Aim of the exercise » A faithful copy of all the data is the goal; omit the pictures.

##### Supplied records

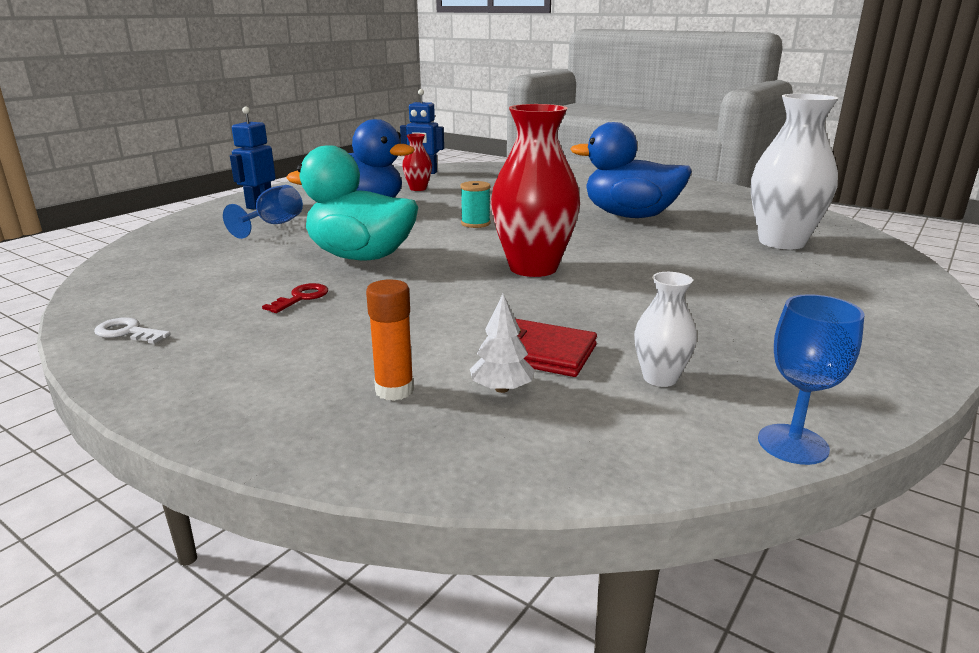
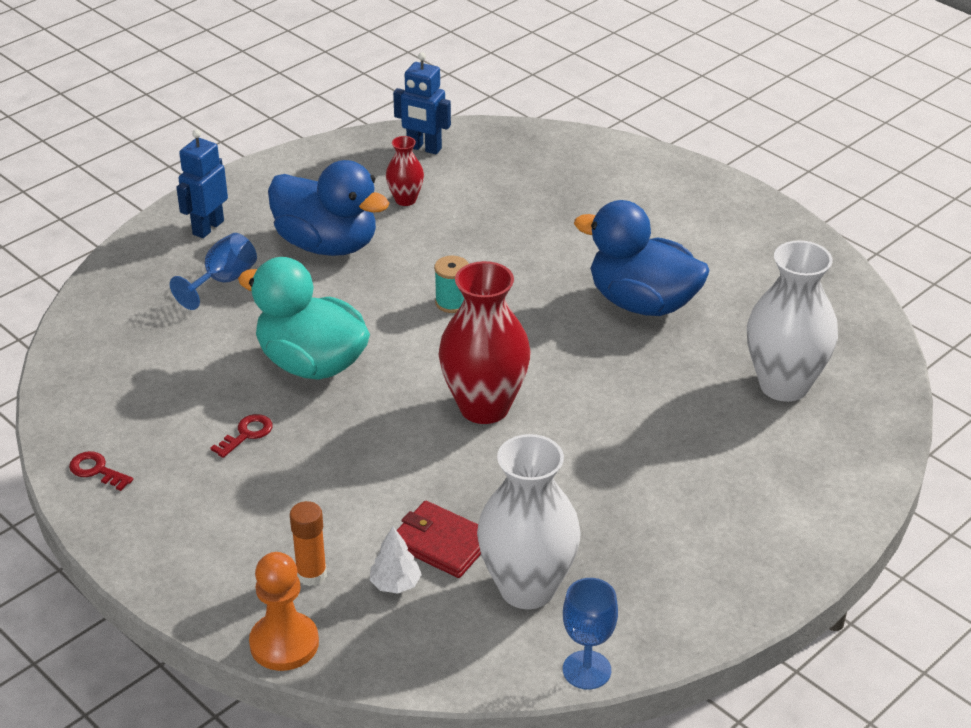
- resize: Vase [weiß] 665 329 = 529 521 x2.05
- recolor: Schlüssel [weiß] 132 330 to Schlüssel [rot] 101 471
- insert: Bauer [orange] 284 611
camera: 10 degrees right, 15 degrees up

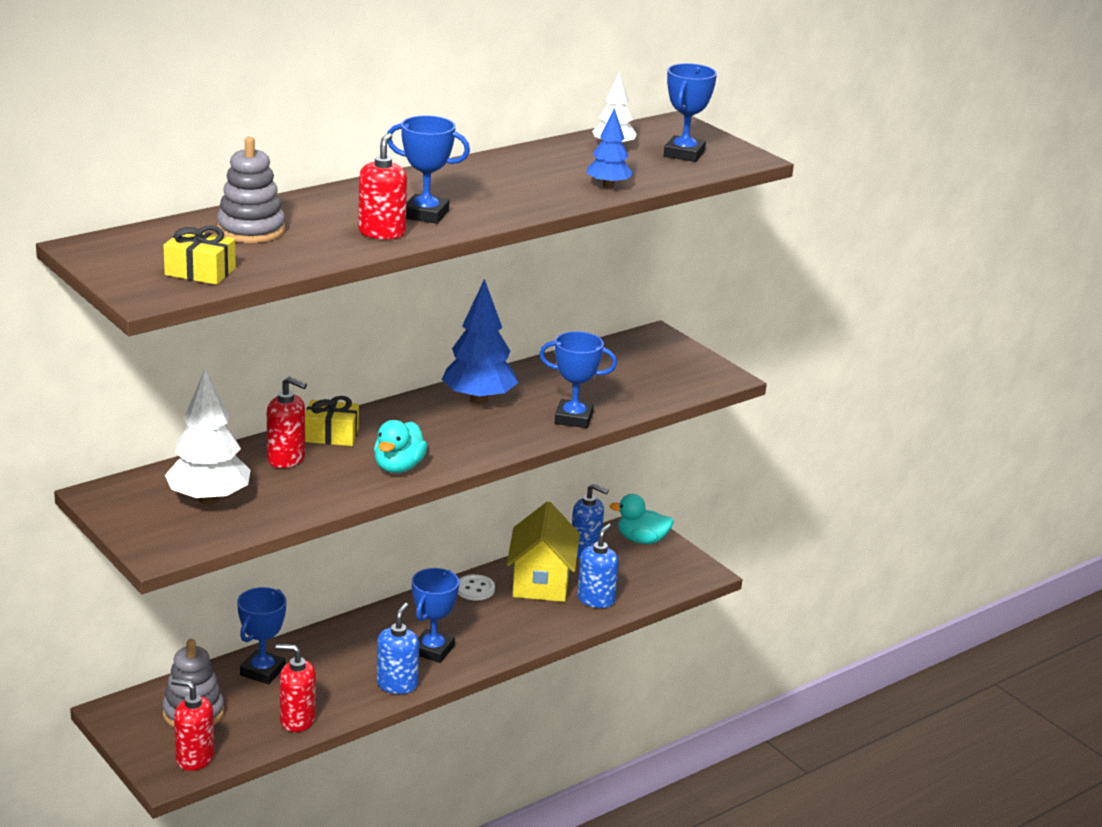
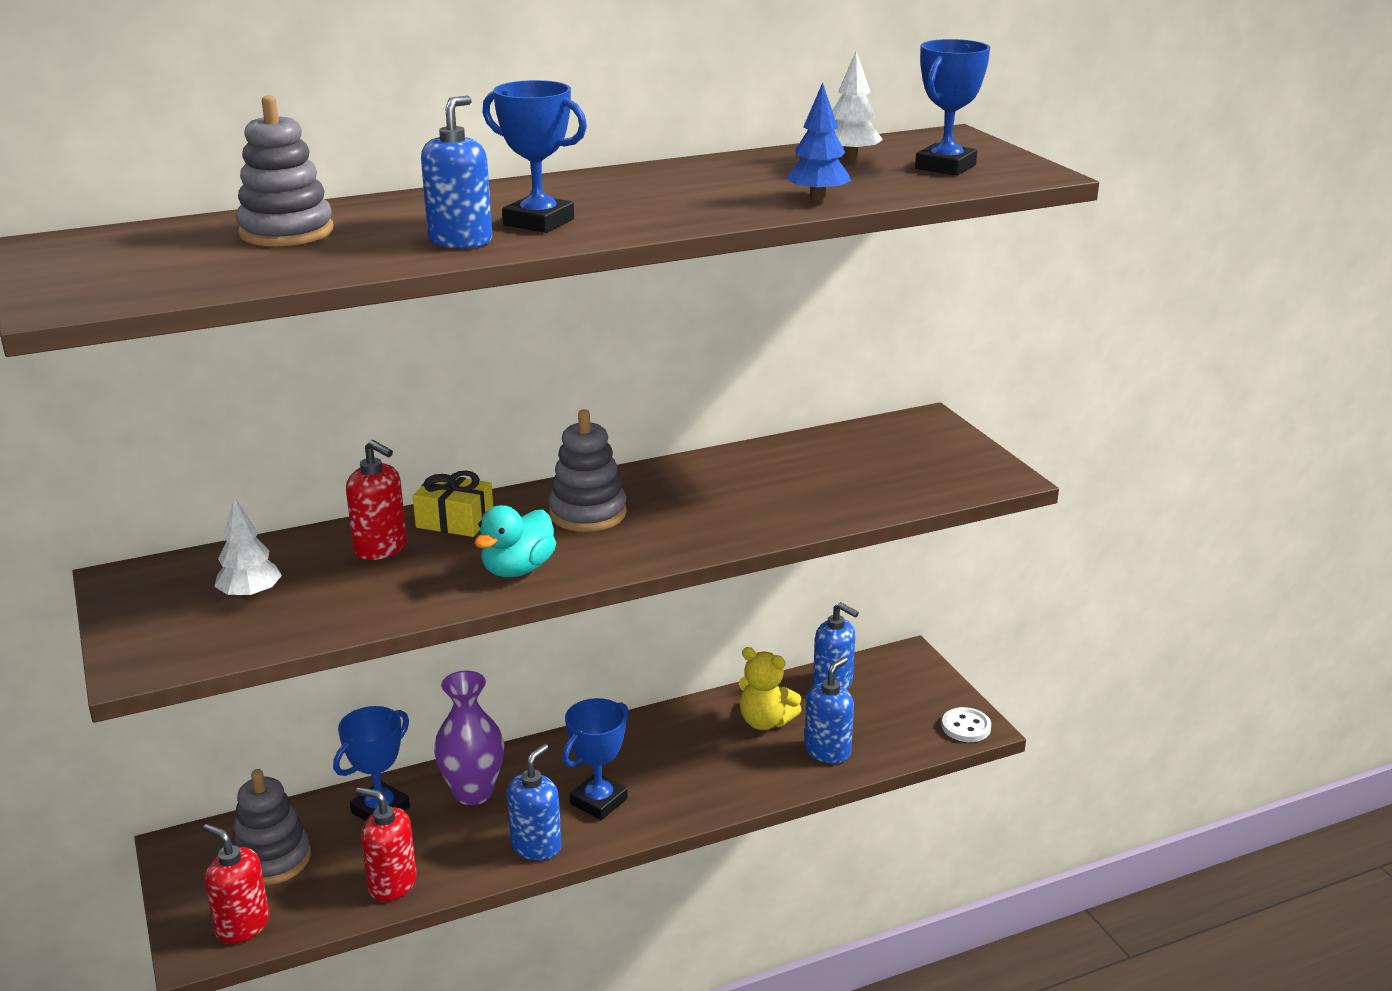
- recolor: Seifenspender [rot] 383 186 to Seifenspender [blau] 456 172
- delete: Geschenk [gelb] 199 255
- delete: Baum [blau] 480 341
- delete: Pokal [blau] 578 379
- resize: Baum [weiß] 208 437 = 248 548 x0.58
- delete: Ente [türkis] 641 519
- replace: Haus [gelb] 543 551 to Teddybär [gelb] 770 688
- move: Knopf [weiß] 476 587 to 966 724
- insert: Stapelspielzeug [grau] 587 470
- insert: Vase [lila] 469 738
camera: 15 degrees right, 0 degrees up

##########

Result of this exercise »
- resize: Vase [weiß] 665 329 = 529 521 x2.05
- recolor: Schlüssel [weiß] 132 330 to Schlüssel [rot] 101 471
- insert: Bauer [orange] 284 611
camera: 10 degrees right, 15 degrees up

- recolor: Seifenspender [rot] 383 186 to Seifenspender [blau] 456 172
- delete: Geschenk [gelb] 199 255
- delete: Baum [blau] 480 341
- delete: Pokal [blau] 578 379
- resize: Baum [weiß] 208 437 = 248 548 x0.58
- delete: Ente [türkis] 641 519
- replace: Haus [gelb] 543 551 to Teddybär [gelb] 770 688
- move: Knopf [weiß] 476 587 to 966 724
- insert: Stapelspielzeug [grau] 587 470
- insert: Vase [lila] 469 738
camera: 15 degrees right, 0 degrees up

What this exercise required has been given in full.